**REQUIRED ACTION:**
An exact copy is needed of the lines from the line holding "(318, 374) = (560, 469): brown" through the final line of the listing below, both included.

——————————

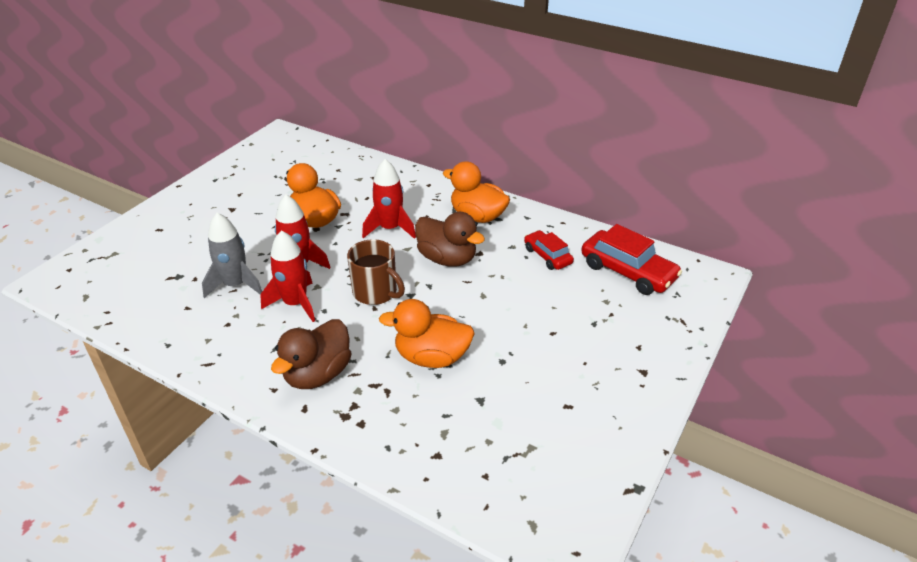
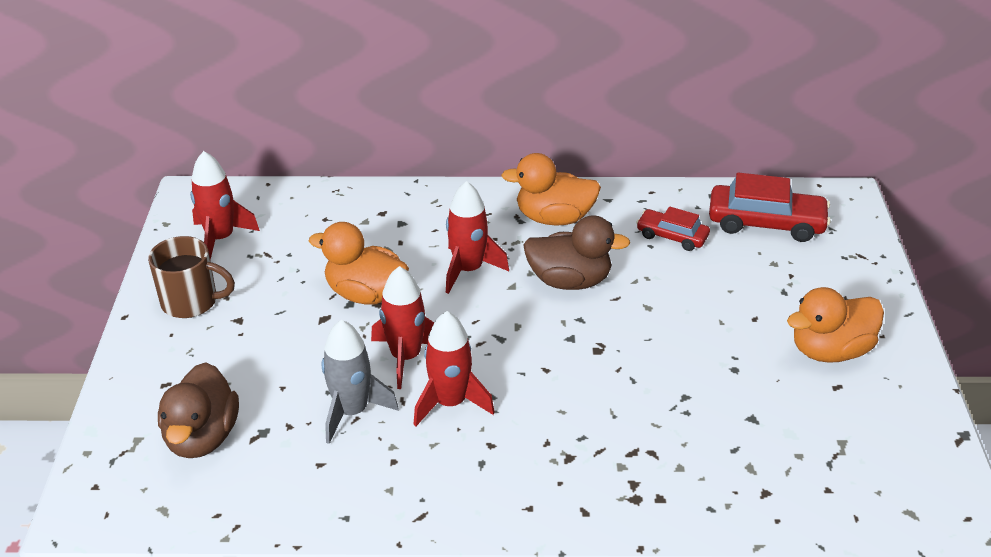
camera: 30 degrees left, 0 degrees up
(270, 161) = (220, 238): none -> red rocket
(318, 374) = (560, 469): brown duck -> brown duck (202, 437)
(376, 292) = (530, 351): brown mug -> brown mug (191, 302)
(431, 357) = (662, 396): orange duck -> orange duck (830, 350)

——————————

**ANSWER FOR THIS EXERCISE:**
(318, 374) = (560, 469): brown duck -> brown duck (202, 437)
(376, 292) = (530, 351): brown mug -> brown mug (191, 302)
(431, 357) = (662, 396): orange duck -> orange duck (830, 350)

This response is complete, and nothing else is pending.